→ Work task
The response must consist of the lines below from the one with "(196, 183) = (538, 78): none" through the one with "(417, 352) = (620, 321): purple", exactly as they appear and with both ends kept.

→ Listed entries
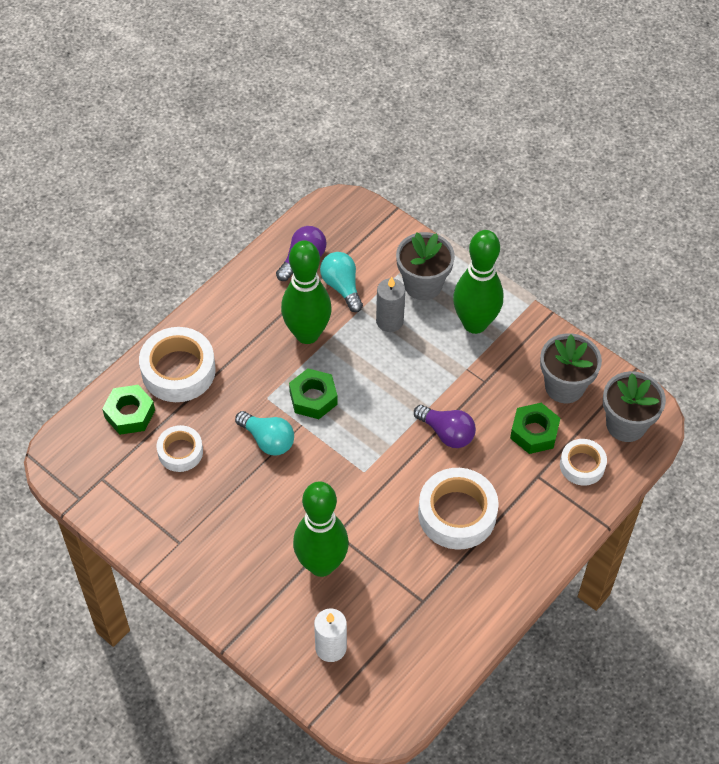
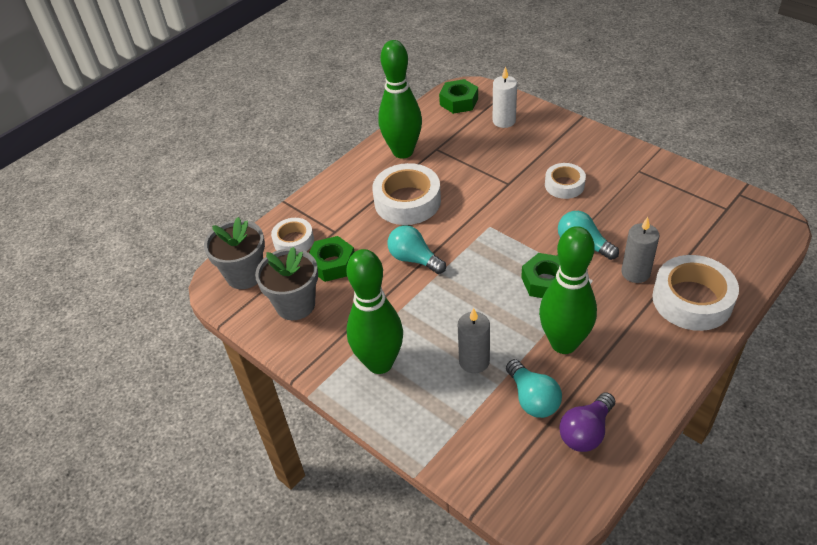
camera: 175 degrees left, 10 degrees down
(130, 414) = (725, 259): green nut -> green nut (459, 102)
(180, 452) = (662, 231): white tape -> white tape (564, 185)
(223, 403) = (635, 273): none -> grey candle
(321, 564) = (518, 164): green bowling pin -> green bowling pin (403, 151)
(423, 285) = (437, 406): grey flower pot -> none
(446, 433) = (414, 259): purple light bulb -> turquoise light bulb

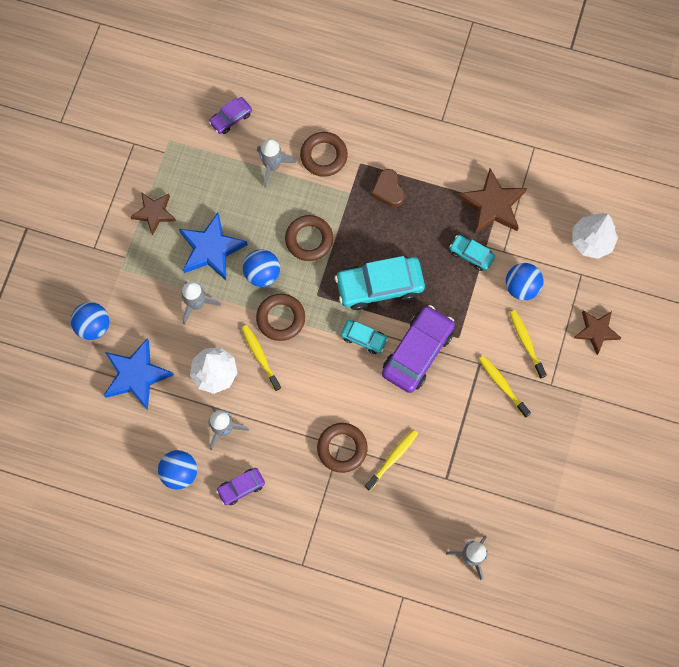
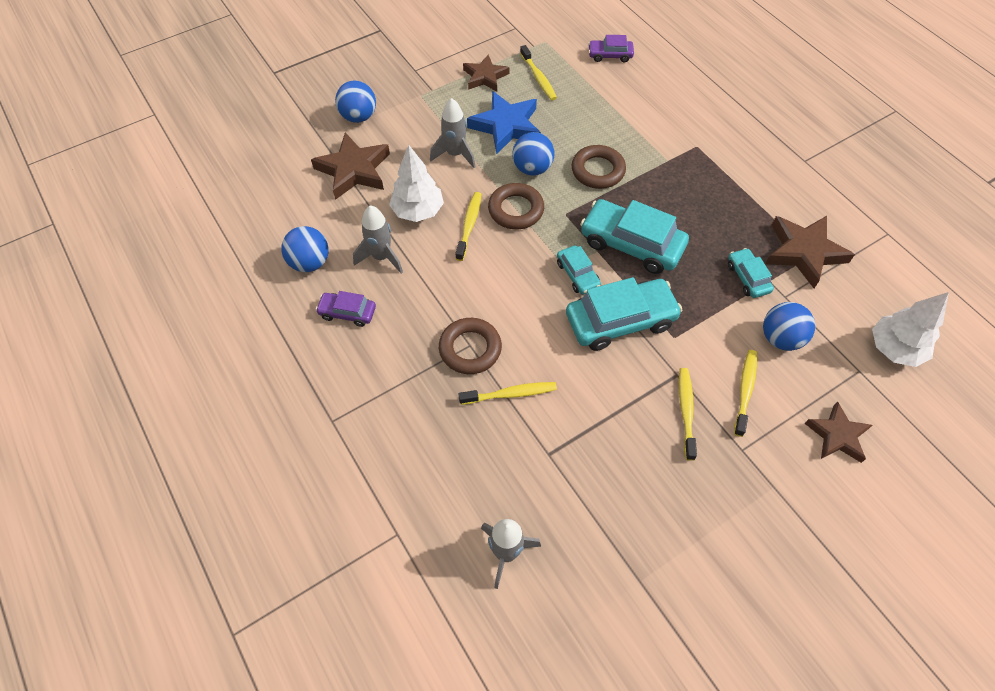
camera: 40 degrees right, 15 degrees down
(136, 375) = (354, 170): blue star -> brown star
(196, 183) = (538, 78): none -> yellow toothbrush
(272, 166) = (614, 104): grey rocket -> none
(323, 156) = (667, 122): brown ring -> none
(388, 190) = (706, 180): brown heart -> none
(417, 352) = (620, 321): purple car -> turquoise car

* * *

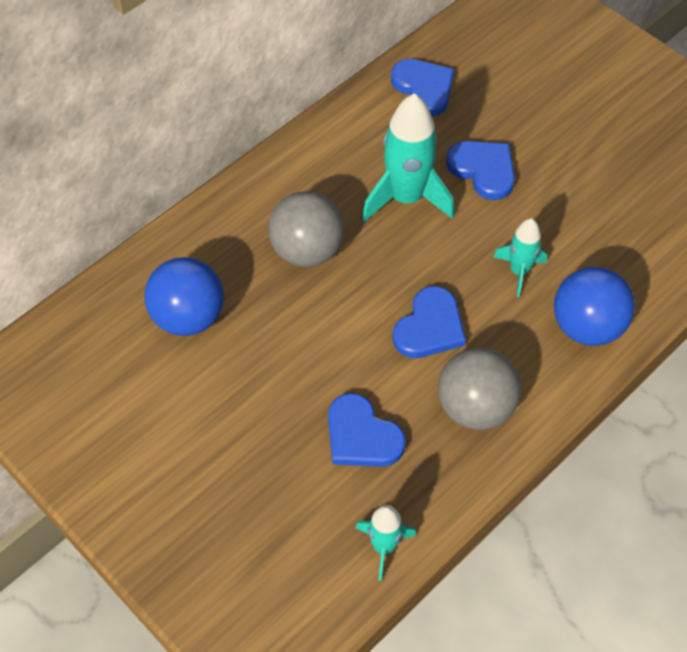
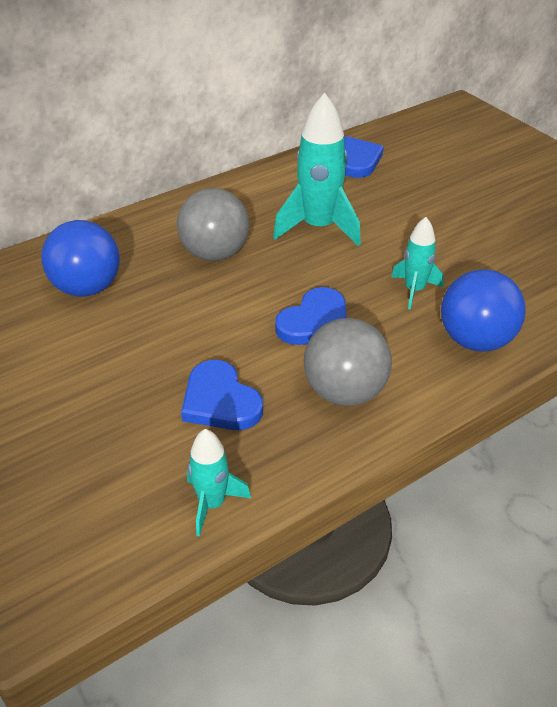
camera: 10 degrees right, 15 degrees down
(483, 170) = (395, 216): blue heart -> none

→ Answer below
(196, 183) = (538, 78): none -> yellow toothbrush
(272, 166) = (614, 104): grey rocket -> none
(323, 156) = (667, 122): brown ring -> none
(388, 190) = (706, 180): brown heart -> none
(417, 352) = (620, 321): purple car -> turquoise car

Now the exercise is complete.